Output each record exactly. Leave none out.

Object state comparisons
========

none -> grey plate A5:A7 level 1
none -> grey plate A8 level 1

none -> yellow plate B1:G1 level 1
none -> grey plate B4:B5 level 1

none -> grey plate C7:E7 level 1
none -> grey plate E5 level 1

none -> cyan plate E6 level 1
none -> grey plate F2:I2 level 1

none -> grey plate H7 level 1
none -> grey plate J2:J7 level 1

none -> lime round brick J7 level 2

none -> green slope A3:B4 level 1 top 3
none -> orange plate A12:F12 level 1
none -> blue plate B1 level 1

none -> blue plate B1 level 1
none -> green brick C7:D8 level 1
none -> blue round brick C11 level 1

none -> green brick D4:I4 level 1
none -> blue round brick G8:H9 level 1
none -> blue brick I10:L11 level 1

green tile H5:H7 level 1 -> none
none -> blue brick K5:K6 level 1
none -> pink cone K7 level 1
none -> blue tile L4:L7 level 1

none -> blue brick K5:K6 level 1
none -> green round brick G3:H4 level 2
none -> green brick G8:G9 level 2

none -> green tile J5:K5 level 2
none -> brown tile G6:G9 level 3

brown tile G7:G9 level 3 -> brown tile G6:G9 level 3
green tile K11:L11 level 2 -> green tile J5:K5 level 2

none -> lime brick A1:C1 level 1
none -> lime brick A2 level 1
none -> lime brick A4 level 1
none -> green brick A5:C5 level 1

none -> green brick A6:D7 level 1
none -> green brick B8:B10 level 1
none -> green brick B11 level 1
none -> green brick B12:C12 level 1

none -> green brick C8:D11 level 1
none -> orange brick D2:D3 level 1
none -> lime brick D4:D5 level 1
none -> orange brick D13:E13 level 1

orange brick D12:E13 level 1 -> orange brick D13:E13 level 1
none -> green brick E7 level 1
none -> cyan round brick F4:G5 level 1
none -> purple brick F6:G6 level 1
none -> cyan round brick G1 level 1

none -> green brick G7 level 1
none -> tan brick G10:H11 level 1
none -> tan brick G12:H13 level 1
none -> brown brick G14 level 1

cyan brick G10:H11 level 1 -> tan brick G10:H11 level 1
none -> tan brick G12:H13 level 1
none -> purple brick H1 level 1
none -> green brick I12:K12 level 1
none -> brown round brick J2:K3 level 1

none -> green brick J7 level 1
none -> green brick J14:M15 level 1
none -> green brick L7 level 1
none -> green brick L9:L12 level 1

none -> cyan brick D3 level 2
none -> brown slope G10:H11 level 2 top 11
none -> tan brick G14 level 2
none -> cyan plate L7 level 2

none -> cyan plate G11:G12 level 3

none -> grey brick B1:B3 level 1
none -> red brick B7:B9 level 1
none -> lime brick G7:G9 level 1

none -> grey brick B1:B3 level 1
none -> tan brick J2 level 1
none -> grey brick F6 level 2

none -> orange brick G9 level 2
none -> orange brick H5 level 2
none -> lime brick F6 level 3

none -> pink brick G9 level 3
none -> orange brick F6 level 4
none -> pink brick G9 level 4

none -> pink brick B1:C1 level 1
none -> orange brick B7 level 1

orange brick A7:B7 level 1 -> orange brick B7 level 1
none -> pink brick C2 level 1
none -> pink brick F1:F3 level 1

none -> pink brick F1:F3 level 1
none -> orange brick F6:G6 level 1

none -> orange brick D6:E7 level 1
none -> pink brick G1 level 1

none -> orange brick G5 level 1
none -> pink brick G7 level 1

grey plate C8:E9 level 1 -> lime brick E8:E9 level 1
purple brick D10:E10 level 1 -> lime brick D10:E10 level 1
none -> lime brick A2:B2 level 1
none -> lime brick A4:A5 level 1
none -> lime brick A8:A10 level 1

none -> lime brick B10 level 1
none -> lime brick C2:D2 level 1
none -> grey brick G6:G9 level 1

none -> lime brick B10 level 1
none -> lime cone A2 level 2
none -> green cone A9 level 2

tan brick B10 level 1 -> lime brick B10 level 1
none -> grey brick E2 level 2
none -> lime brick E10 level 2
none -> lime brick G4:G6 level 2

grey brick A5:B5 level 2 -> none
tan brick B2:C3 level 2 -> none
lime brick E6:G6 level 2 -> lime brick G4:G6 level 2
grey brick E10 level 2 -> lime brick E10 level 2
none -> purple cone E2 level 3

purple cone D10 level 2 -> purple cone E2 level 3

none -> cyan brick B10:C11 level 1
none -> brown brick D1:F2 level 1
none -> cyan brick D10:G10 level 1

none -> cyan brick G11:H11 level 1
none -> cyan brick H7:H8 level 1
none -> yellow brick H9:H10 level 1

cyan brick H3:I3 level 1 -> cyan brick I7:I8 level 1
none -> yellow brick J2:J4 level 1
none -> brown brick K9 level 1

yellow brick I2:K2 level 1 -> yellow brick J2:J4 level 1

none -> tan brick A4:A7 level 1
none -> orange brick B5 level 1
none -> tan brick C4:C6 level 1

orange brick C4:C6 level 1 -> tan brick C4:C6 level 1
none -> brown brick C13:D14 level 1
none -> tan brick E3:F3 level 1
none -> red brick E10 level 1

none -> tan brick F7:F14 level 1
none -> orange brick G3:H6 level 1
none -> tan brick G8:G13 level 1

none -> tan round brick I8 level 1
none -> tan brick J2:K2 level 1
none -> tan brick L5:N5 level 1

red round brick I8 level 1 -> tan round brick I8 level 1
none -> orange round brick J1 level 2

========

Response below
none -> grey plate A5:A7 level 1
none -> grey plate A8 level 1

none -> yellow plate B1:G1 level 1
none -> grey plate B4:B5 level 1

none -> grey plate C7:E7 level 1
none -> grey plate E5 level 1

none -> cyan plate E6 level 1
none -> grey plate F2:I2 level 1

none -> grey plate H7 level 1
none -> grey plate J2:J7 level 1

none -> lime round brick J7 level 2

none -> green slope A3:B4 level 1 top 3
none -> orange plate A12:F12 level 1
none -> blue plate B1 level 1

none -> blue plate B1 level 1
none -> green brick C7:D8 level 1
none -> blue round brick C11 level 1

none -> green brick D4:I4 level 1
none -> blue round brick G8:H9 level 1
none -> blue brick I10:L11 level 1

green tile H5:H7 level 1 -> none
none -> blue brick K5:K6 level 1
none -> pink cone K7 level 1
none -> blue tile L4:L7 level 1

none -> blue brick K5:K6 level 1
none -> green round brick G3:H4 level 2
none -> green brick G8:G9 level 2

none -> green tile J5:K5 level 2
none -> brown tile G6:G9 level 3

brown tile G7:G9 level 3 -> brown tile G6:G9 level 3
green tile K11:L11 level 2 -> green tile J5:K5 level 2

none -> lime brick A1:C1 level 1
none -> lime brick A2 level 1
none -> lime brick A4 level 1
none -> green brick A5:C5 level 1

none -> green brick A6:D7 level 1
none -> green brick B8:B10 level 1
none -> green brick B11 level 1
none -> green brick B12:C12 level 1

none -> green brick C8:D11 level 1
none -> orange brick D2:D3 level 1
none -> lime brick D4:D5 level 1
none -> orange brick D13:E13 level 1

orange brick D12:E13 level 1 -> orange brick D13:E13 level 1
none -> green brick E7 level 1
none -> cyan round brick F4:G5 level 1
none -> purple brick F6:G6 level 1
none -> cyan round brick G1 level 1

none -> green brick G7 level 1
none -> tan brick G10:H11 level 1
none -> tan brick G12:H13 level 1
none -> brown brick G14 level 1

cyan brick G10:H11 level 1 -> tan brick G10:H11 level 1
none -> tan brick G12:H13 level 1
none -> purple brick H1 level 1
none -> green brick I12:K12 level 1
none -> brown round brick J2:K3 level 1

none -> green brick J7 level 1
none -> green brick J14:M15 level 1
none -> green brick L7 level 1
none -> green brick L9:L12 level 1

none -> cyan brick D3 level 2
none -> brown slope G10:H11 level 2 top 11
none -> tan brick G14 level 2
none -> cyan plate L7 level 2

none -> cyan plate G11:G12 level 3

none -> grey brick B1:B3 level 1
none -> red brick B7:B9 level 1
none -> lime brick G7:G9 level 1

none -> grey brick B1:B3 level 1
none -> tan brick J2 level 1
none -> grey brick F6 level 2

none -> orange brick G9 level 2
none -> orange brick H5 level 2
none -> lime brick F6 level 3

none -> pink brick G9 level 3
none -> orange brick F6 level 4
none -> pink brick G9 level 4

none -> pink brick B1:C1 level 1
none -> orange brick B7 level 1

orange brick A7:B7 level 1 -> orange brick B7 level 1
none -> pink brick C2 level 1
none -> pink brick F1:F3 level 1

none -> pink brick F1:F3 level 1
none -> orange brick F6:G6 level 1

none -> orange brick D6:E7 level 1
none -> pink brick G1 level 1

none -> orange brick G5 level 1
none -> pink brick G7 level 1

grey plate C8:E9 level 1 -> lime brick E8:E9 level 1
purple brick D10:E10 level 1 -> lime brick D10:E10 level 1
none -> lime brick A2:B2 level 1
none -> lime brick A4:A5 level 1
none -> lime brick A8:A10 level 1

none -> lime brick B10 level 1
none -> lime brick C2:D2 level 1
none -> grey brick G6:G9 level 1

none -> lime brick B10 level 1
none -> lime cone A2 level 2
none -> green cone A9 level 2

tan brick B10 level 1 -> lime brick B10 level 1
none -> grey brick E2 level 2
none -> lime brick E10 level 2
none -> lime brick G4:G6 level 2

grey brick A5:B5 level 2 -> none
tan brick B2:C3 level 2 -> none
lime brick E6:G6 level 2 -> lime brick G4:G6 level 2
grey brick E10 level 2 -> lime brick E10 level 2
none -> purple cone E2 level 3

purple cone D10 level 2 -> purple cone E2 level 3

none -> cyan brick B10:C11 level 1
none -> brown brick D1:F2 level 1
none -> cyan brick D10:G10 level 1

none -> cyan brick G11:H11 level 1
none -> cyan brick H7:H8 level 1
none -> yellow brick H9:H10 level 1

cyan brick H3:I3 level 1 -> cyan brick I7:I8 level 1
none -> yellow brick J2:J4 level 1
none -> brown brick K9 level 1

yellow brick I2:K2 level 1 -> yellow brick J2:J4 level 1

none -> tan brick A4:A7 level 1
none -> orange brick B5 level 1
none -> tan brick C4:C6 level 1

orange brick C4:C6 level 1 -> tan brick C4:C6 level 1
none -> brown brick C13:D14 level 1
none -> tan brick E3:F3 level 1
none -> red brick E10 level 1

none -> tan brick F7:F14 level 1
none -> orange brick G3:H6 level 1
none -> tan brick G8:G13 level 1

none -> tan round brick I8 level 1
none -> tan brick J2:K2 level 1
none -> tan brick L5:N5 level 1

red round brick I8 level 1 -> tan round brick I8 level 1
none -> orange round brick J1 level 2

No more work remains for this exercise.